- HOW TO COMPLETE THIS TASK:
For the string "pink", state how many lines of the data hold it. Give nothing besides the number.

- EXTRACTED INFORMATION:
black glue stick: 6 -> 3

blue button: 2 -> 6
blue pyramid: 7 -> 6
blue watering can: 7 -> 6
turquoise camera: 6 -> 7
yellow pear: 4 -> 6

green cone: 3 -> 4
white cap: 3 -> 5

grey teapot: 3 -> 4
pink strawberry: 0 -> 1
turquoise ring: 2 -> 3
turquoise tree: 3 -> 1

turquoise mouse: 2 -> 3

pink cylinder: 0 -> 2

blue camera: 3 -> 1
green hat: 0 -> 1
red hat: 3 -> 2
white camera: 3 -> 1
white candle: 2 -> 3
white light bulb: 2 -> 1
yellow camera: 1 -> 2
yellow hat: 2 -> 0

- EXPECTED ANSWER:
2